## TO BE DONE
Select every line below that contains the string "footways", and copy each of those lines in full.

## SUPPLIED INFORMATION
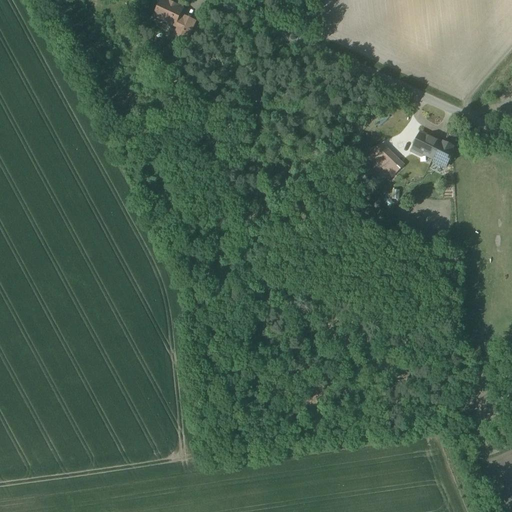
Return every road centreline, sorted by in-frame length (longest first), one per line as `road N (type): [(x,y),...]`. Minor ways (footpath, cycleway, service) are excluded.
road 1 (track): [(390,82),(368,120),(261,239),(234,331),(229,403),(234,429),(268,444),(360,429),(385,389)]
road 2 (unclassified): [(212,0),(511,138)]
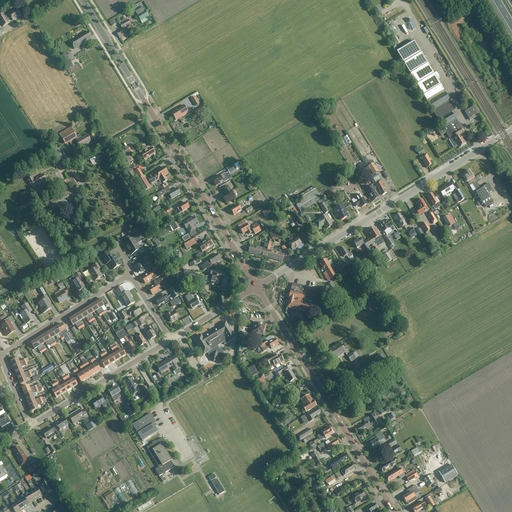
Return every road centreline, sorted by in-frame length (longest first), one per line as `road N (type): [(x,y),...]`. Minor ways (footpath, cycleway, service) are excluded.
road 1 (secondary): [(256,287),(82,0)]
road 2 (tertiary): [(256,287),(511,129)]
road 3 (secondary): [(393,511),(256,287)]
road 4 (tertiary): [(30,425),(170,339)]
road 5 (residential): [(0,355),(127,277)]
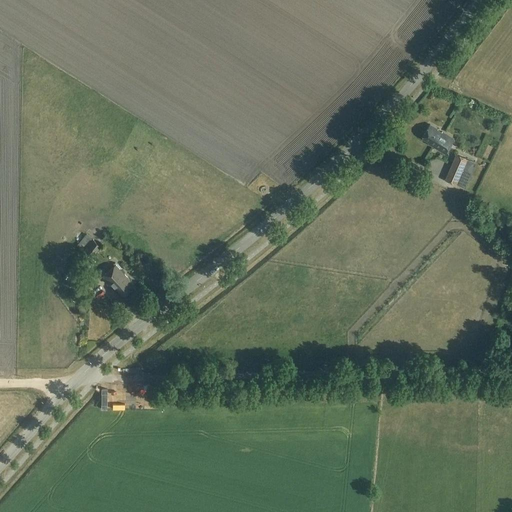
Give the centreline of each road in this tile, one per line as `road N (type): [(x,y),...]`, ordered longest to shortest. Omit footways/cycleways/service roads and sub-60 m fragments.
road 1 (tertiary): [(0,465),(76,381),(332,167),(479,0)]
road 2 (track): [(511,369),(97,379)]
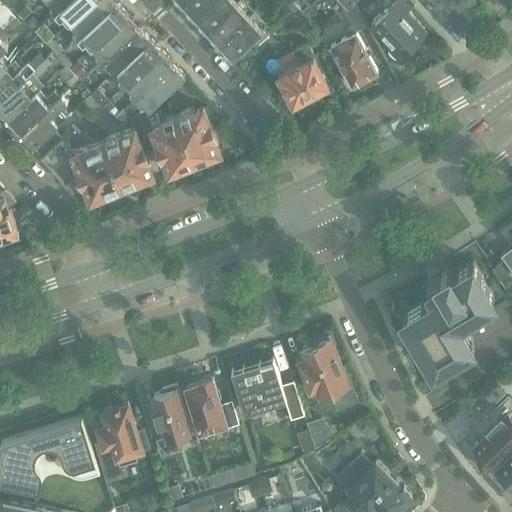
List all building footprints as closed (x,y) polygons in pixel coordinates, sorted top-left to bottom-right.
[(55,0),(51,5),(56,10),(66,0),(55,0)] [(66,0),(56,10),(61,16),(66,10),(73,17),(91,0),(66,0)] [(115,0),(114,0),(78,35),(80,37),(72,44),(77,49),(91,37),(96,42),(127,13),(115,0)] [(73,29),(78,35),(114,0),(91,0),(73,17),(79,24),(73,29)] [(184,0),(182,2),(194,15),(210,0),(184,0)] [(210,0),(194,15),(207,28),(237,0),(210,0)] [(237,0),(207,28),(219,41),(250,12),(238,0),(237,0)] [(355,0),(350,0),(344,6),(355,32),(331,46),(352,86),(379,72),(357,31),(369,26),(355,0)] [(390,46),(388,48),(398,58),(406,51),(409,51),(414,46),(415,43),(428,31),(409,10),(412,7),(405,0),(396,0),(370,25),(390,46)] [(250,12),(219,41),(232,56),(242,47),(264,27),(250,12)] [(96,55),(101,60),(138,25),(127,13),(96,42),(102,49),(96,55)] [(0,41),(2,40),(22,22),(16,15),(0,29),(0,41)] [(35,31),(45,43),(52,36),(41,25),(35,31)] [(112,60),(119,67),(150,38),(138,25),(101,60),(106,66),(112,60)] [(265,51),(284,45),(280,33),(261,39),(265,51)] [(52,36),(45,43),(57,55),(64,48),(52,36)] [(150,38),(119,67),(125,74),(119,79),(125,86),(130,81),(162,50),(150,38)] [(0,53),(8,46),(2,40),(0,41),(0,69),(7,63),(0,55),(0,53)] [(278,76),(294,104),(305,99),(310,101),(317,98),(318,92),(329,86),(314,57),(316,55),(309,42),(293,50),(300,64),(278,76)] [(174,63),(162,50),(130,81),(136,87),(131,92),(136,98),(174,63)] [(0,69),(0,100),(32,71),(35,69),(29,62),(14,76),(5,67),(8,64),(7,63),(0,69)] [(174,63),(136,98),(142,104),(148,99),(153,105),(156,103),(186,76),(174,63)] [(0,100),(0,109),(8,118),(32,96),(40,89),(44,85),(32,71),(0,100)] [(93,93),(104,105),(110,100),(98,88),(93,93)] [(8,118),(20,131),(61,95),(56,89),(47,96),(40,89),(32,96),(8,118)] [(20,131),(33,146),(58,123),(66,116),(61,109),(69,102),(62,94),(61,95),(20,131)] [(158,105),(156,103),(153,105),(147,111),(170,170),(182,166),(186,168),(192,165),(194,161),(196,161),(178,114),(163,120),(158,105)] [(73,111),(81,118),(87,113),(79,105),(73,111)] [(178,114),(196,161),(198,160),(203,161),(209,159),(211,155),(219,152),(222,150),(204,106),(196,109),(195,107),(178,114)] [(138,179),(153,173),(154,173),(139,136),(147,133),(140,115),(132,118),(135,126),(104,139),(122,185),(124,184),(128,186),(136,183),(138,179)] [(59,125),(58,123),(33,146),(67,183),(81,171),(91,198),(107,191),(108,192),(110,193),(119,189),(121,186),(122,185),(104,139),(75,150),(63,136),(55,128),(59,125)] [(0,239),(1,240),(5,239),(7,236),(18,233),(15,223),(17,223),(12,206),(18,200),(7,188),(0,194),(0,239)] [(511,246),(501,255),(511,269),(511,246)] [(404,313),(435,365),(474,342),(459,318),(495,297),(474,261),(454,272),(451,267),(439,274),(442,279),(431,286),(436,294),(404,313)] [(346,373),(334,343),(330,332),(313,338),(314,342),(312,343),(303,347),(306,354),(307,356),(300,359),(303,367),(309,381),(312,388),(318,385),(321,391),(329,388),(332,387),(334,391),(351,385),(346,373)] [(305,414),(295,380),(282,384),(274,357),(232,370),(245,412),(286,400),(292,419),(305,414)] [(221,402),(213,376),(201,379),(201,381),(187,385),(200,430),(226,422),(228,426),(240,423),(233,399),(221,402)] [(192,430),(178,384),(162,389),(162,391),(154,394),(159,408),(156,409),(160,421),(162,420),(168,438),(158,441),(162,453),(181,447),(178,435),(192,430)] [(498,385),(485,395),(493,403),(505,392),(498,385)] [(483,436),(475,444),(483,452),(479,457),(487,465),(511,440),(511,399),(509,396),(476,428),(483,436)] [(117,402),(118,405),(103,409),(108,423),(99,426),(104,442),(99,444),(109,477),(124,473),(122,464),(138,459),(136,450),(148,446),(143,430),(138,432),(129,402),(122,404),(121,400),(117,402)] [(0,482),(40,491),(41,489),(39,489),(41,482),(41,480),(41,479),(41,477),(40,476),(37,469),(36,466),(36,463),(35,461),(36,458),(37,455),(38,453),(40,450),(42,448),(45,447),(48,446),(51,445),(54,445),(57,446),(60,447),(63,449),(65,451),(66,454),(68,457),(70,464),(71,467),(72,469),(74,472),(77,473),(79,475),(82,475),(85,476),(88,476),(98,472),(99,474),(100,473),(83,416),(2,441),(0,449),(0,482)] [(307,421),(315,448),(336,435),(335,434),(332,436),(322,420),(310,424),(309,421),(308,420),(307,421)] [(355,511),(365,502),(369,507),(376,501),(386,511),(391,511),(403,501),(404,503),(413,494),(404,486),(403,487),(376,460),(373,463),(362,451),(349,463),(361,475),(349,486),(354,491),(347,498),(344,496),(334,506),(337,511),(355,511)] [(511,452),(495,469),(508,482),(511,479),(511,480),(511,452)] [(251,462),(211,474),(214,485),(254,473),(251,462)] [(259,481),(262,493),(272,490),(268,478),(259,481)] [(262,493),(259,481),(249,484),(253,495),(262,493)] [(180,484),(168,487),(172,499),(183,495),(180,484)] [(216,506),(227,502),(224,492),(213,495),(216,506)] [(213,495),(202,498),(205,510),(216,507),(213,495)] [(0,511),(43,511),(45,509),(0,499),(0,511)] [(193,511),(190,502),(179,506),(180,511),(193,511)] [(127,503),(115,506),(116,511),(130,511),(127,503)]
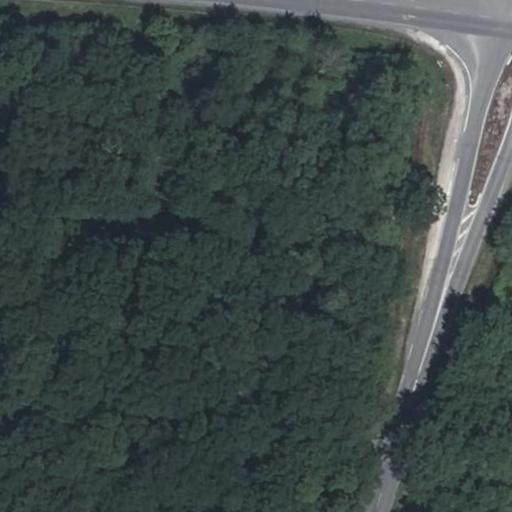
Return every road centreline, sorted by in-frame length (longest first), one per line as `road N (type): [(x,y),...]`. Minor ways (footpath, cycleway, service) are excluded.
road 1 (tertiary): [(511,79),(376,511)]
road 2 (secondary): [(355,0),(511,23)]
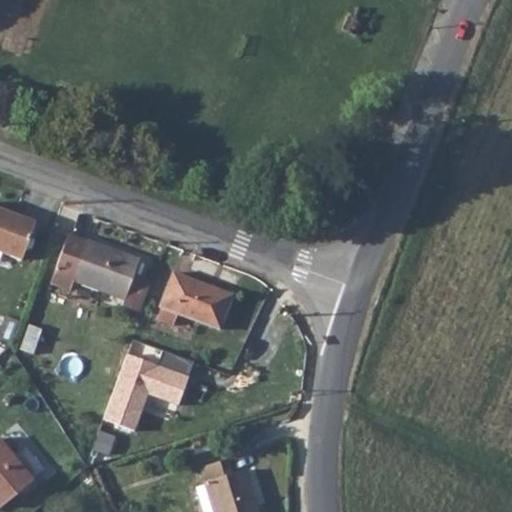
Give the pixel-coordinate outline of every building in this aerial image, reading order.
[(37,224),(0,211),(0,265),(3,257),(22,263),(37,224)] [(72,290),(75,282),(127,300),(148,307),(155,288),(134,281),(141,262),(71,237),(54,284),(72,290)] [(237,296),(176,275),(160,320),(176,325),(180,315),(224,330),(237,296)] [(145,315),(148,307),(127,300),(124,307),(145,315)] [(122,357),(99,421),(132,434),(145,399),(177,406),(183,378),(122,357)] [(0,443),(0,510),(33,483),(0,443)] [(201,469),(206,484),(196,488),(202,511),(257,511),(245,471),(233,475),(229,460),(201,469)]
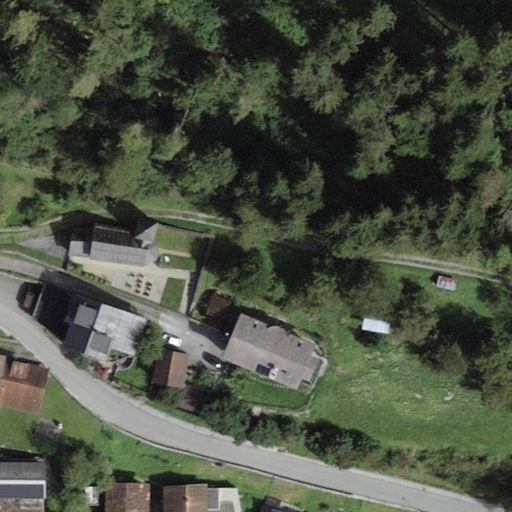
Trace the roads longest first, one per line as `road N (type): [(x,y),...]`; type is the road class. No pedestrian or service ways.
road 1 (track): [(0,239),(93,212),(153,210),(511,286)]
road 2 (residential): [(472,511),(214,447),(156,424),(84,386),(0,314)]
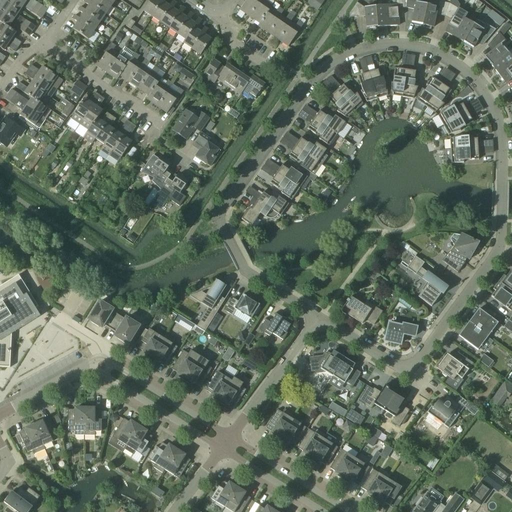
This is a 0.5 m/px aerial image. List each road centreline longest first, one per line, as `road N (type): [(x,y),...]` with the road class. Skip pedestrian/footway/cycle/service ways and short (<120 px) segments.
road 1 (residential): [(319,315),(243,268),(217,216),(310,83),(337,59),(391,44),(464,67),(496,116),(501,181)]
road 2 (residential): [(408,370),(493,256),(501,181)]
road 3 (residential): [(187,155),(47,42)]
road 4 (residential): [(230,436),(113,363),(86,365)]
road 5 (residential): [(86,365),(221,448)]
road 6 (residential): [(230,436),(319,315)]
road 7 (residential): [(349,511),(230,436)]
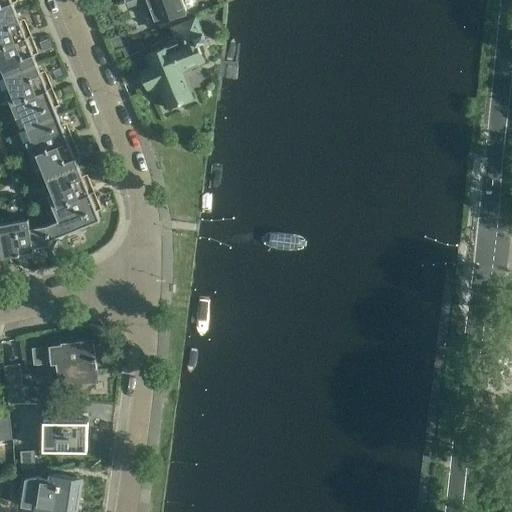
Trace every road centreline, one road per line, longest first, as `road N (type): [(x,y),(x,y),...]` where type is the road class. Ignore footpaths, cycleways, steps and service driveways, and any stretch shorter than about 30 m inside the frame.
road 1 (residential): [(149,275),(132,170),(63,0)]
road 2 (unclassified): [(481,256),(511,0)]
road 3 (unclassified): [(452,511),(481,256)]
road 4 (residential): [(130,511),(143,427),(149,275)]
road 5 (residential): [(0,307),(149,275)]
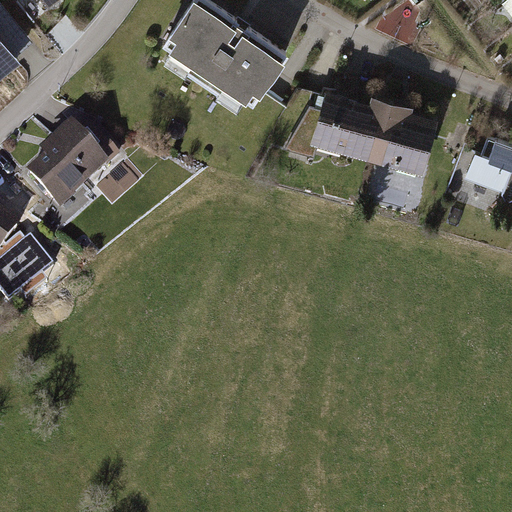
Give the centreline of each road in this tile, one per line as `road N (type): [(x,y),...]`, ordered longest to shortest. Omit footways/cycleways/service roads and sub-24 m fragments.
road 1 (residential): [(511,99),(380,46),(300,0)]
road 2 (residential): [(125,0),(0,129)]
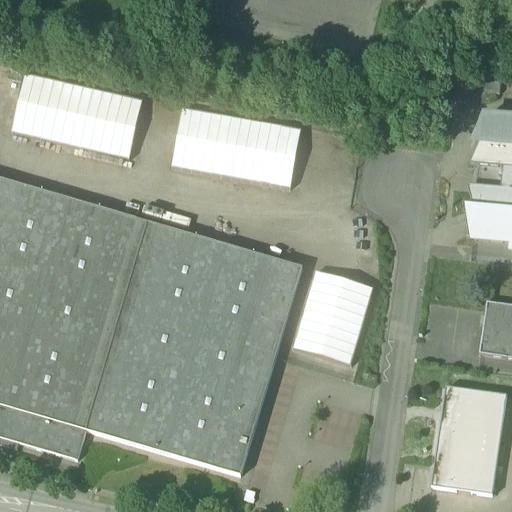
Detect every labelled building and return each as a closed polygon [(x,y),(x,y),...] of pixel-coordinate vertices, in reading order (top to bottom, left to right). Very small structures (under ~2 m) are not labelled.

## RESULT OF THE EXERCISE
Give the centreline of each road in this tile, one per line as `road N (type): [(x,y),...]`, ordered longest to shortest. Omit footways/cycleways/service roads and sub-60 m fragments.
Give the centreline of each road in this tile, one per line as `road N (type): [(x,y),...]`, ordered longest to shortest. Omit footways/cycleways/service roads and sub-24 m fragments.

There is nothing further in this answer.